Data to examine:
*** Begin section ***

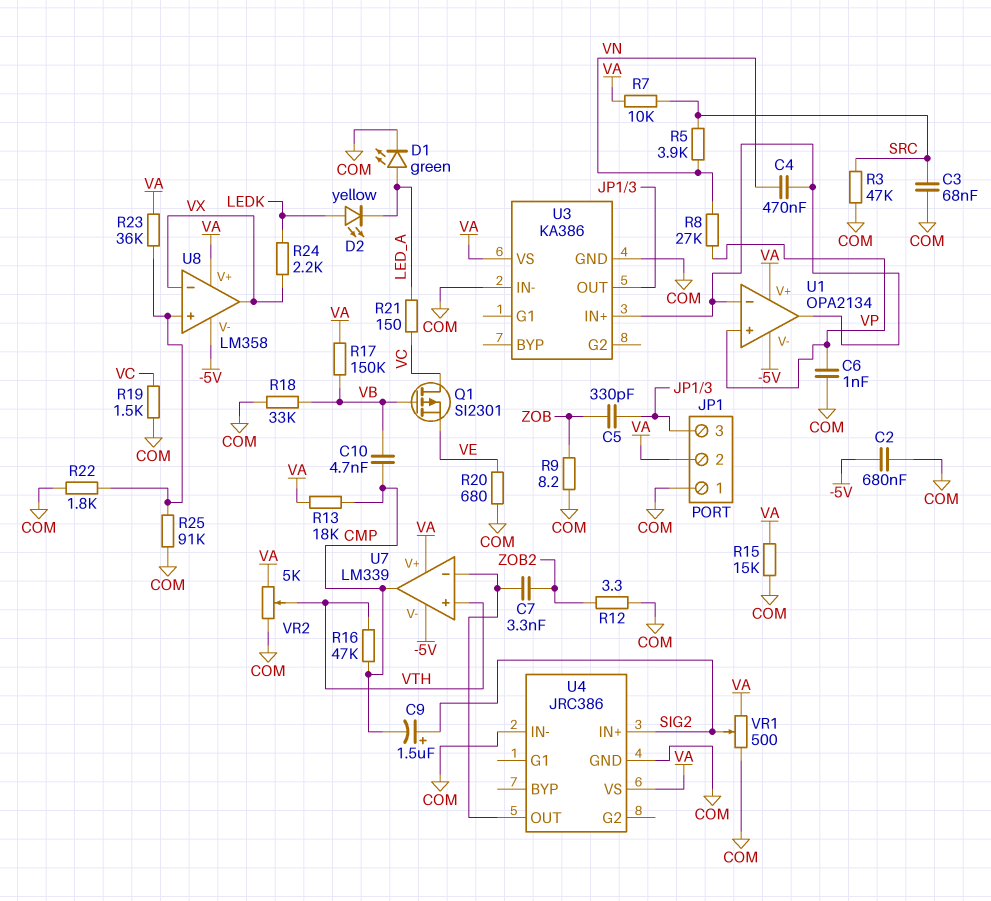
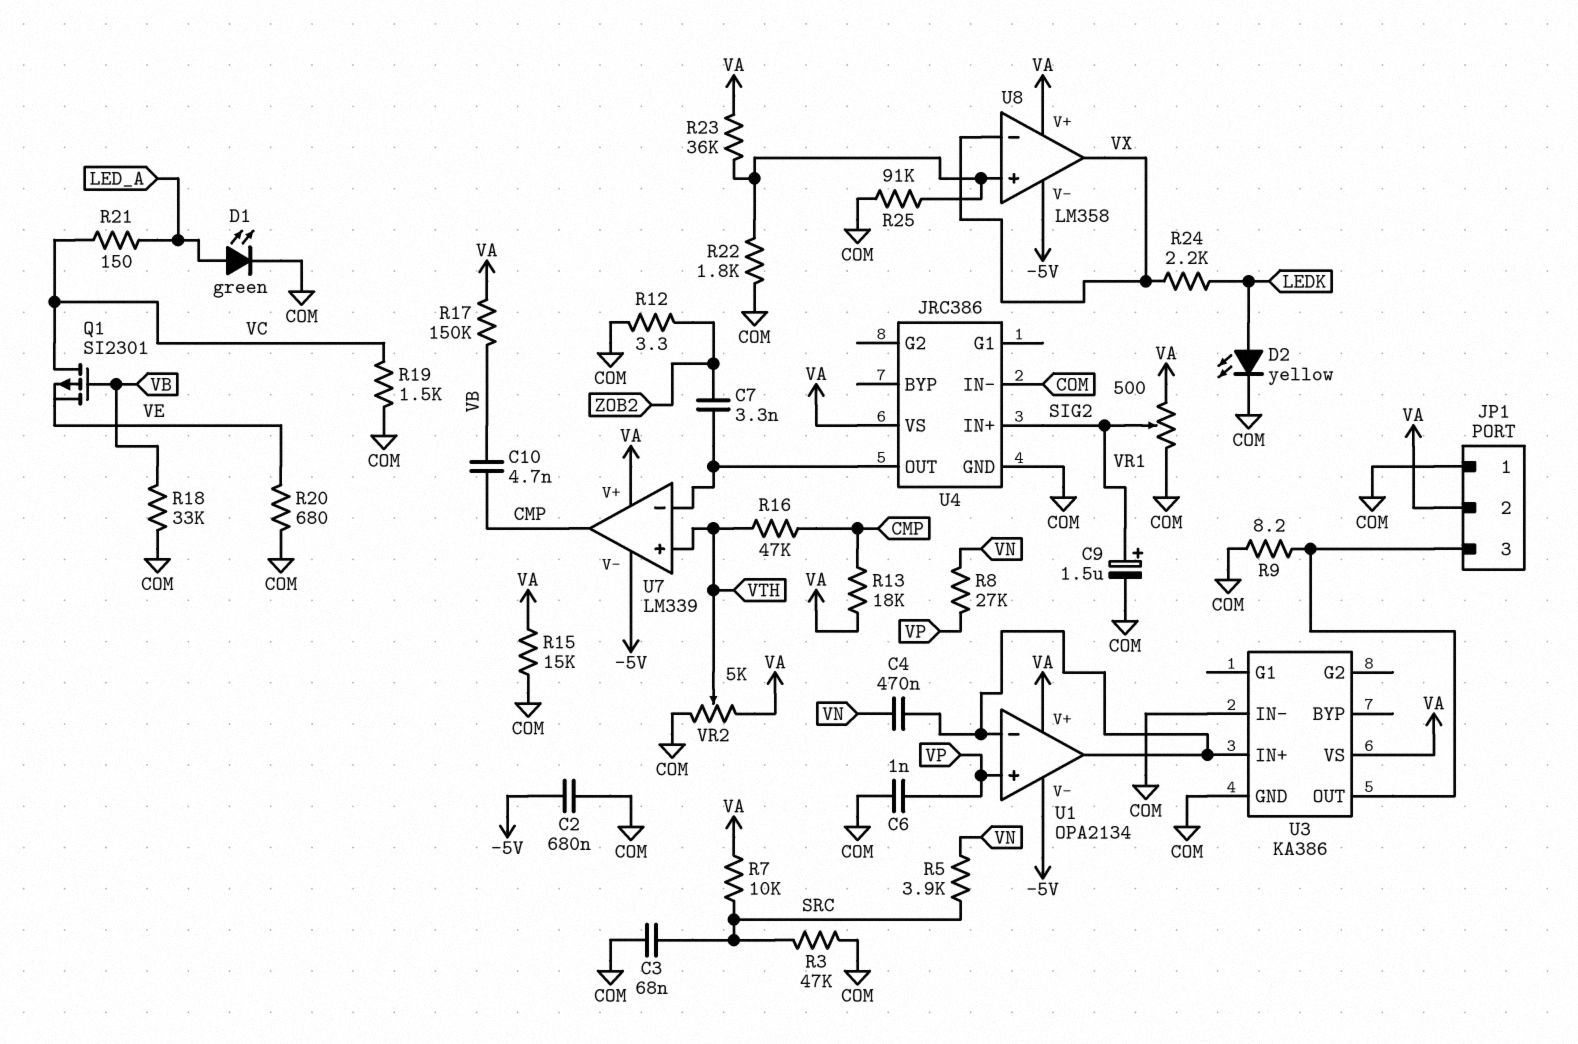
C5: 330pF (JP1/3, ZOB) -> none
C9: 1.5uF (plus SIG2, minus CMP) -> 1.5uF (plus SIG2, minus COM)
D2: LED yellow (A LEDK, K LED_A) -> LED yellow (A LEDK, K COM)
R9: 8.2 (COM, ZOB) -> 8.2 (COM, JP1/3)

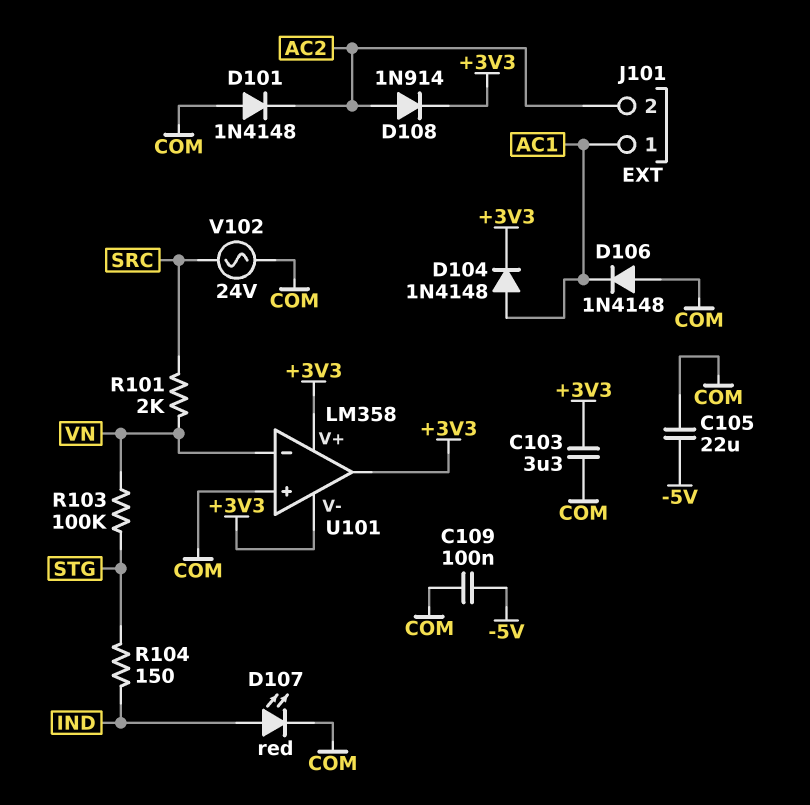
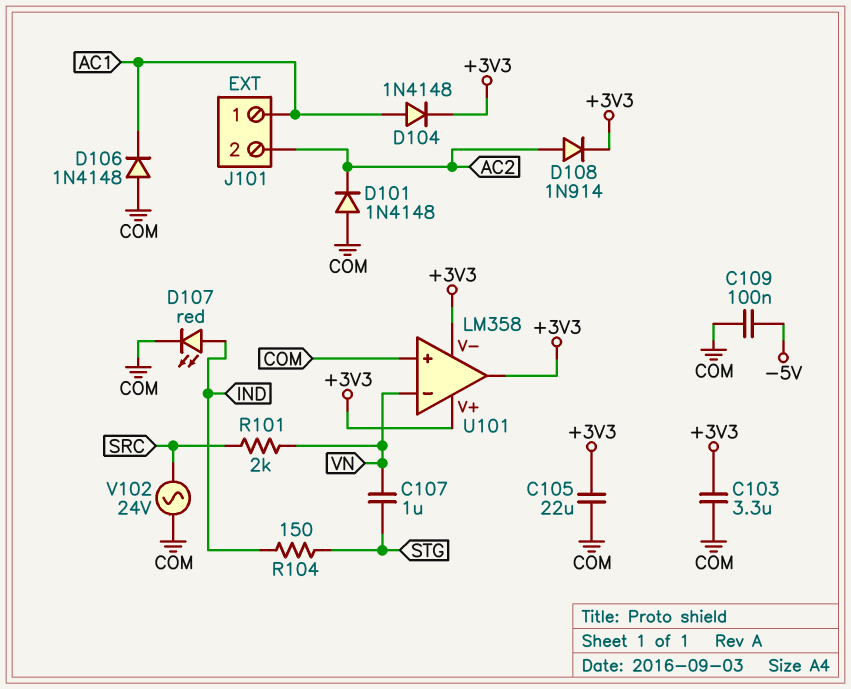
C105: 22uF (-5V, COM) -> 22uF (+3V3, COM)
C107: none -> 1uF (STG, VN)
R103: 100k (STG, VN) -> none

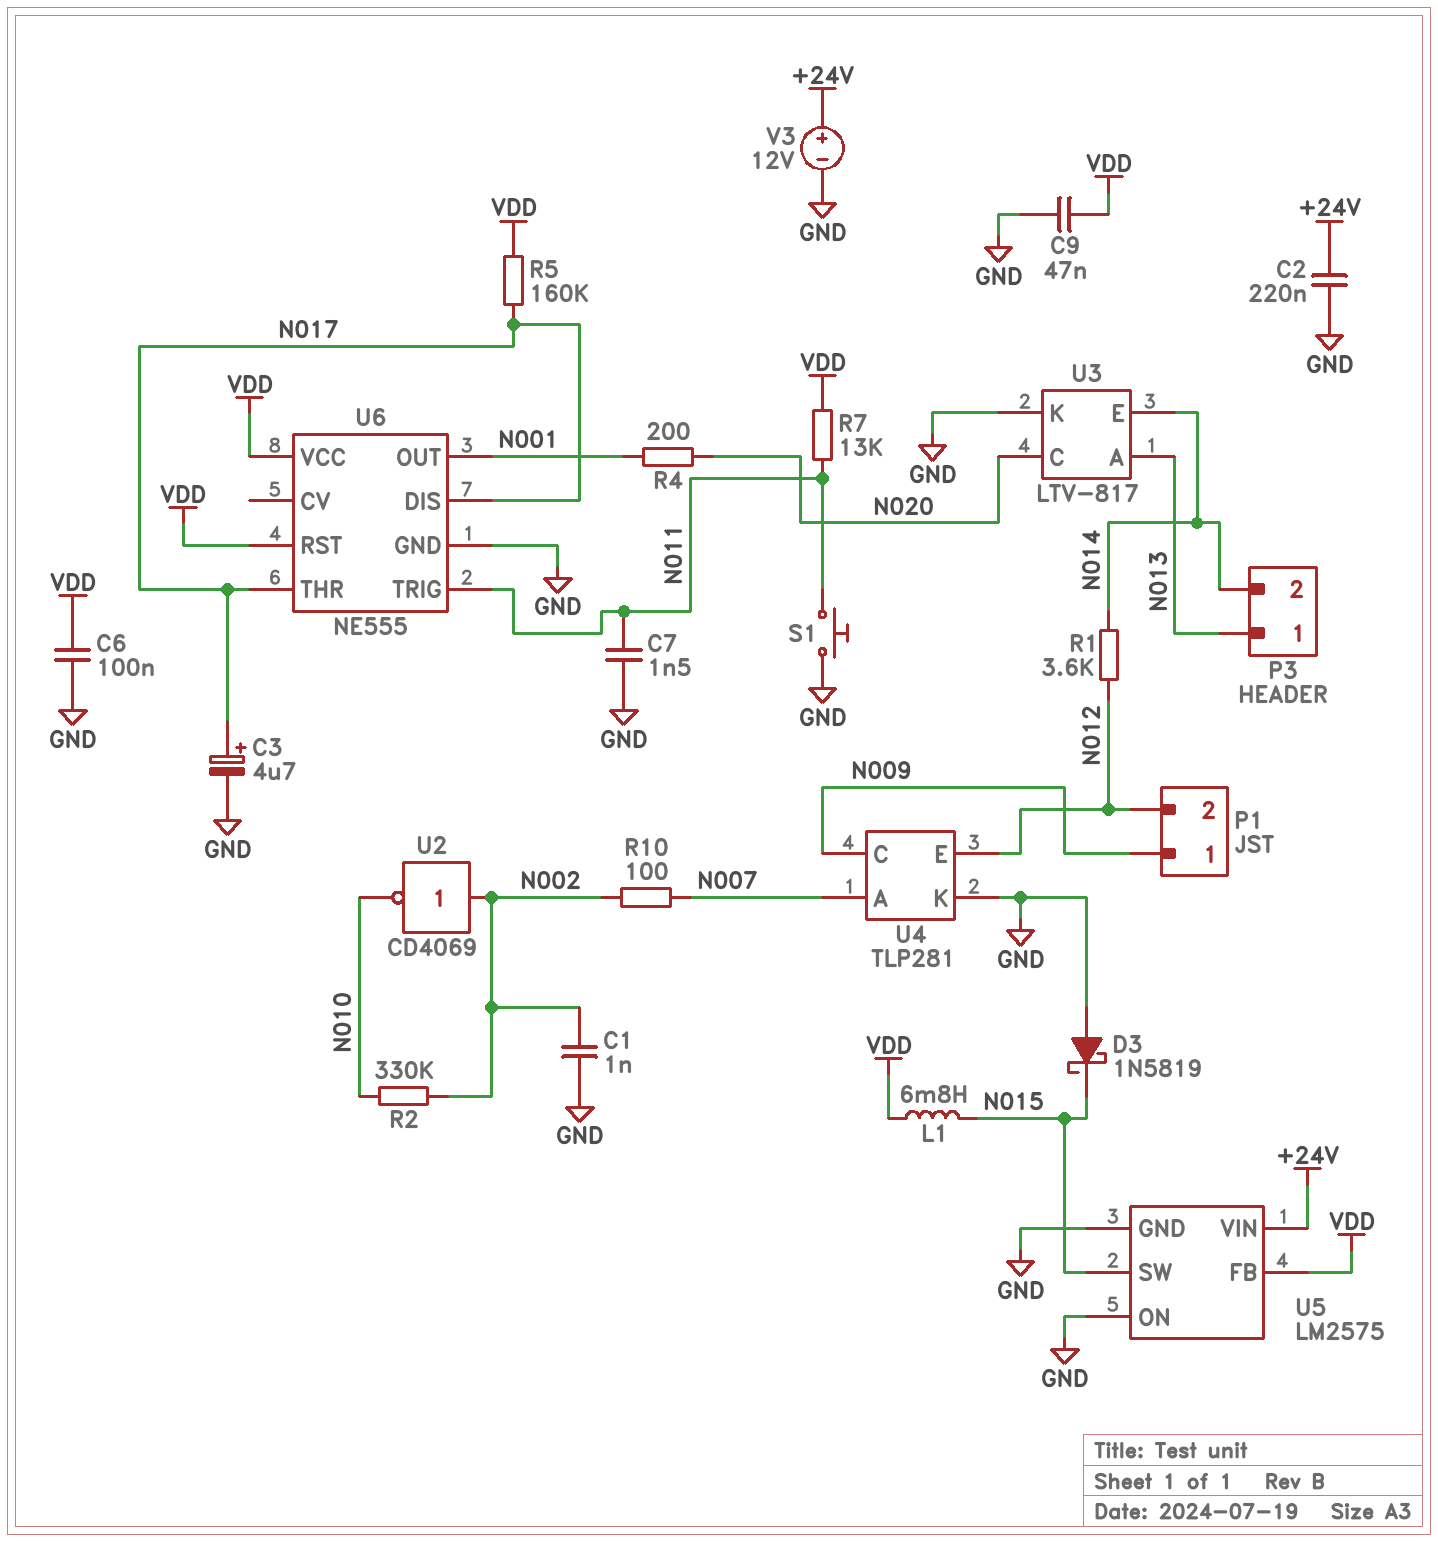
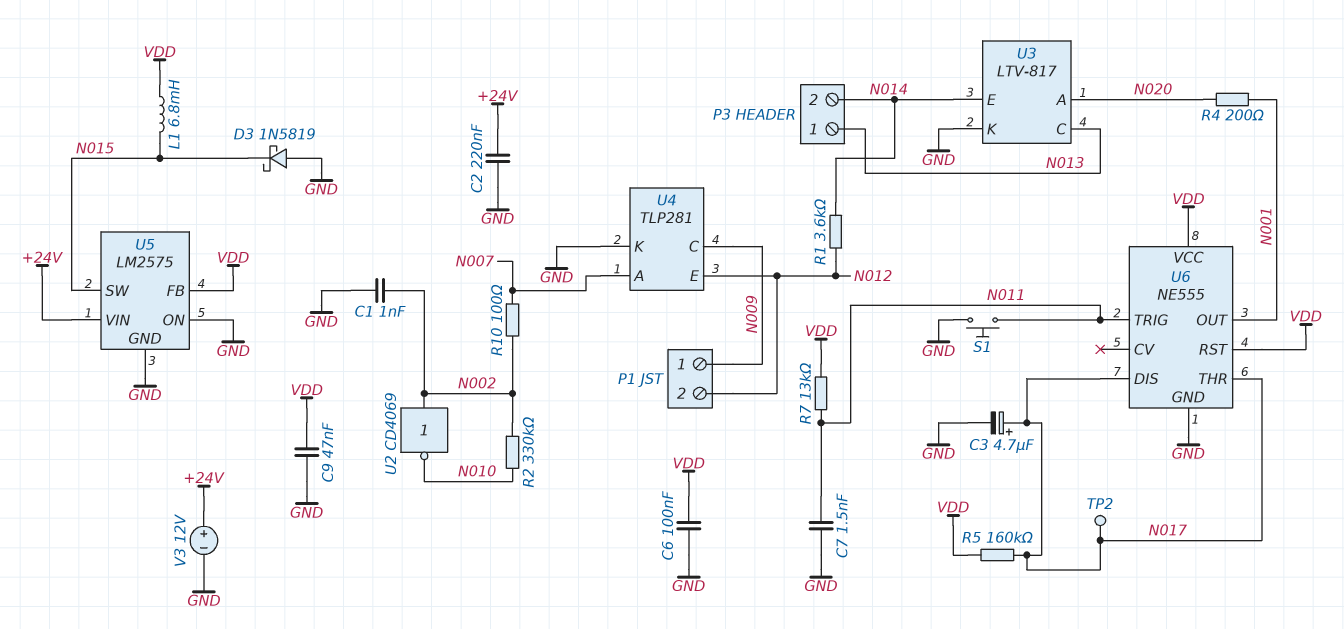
TP2: none -> test point (N017)
U3 pin A: N013 -> N020
U3 pin C: N020 -> N013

*** End section ***

Directions: Beginning with the line in which "R9: 8.2 (COM, ZOB) -> 8.2 (COM, JP1/3)" appears, repeat exactly each line down to the close of the material, leaving every picture out.

Expected answer:
R9: 8.2 (COM, ZOB) -> 8.2 (COM, JP1/3)

C105: 22uF (-5V, COM) -> 22uF (+3V3, COM)
C107: none -> 1uF (STG, VN)
R103: 100k (STG, VN) -> none

TP2: none -> test point (N017)
U3 pin A: N013 -> N020
U3 pin C: N020 -> N013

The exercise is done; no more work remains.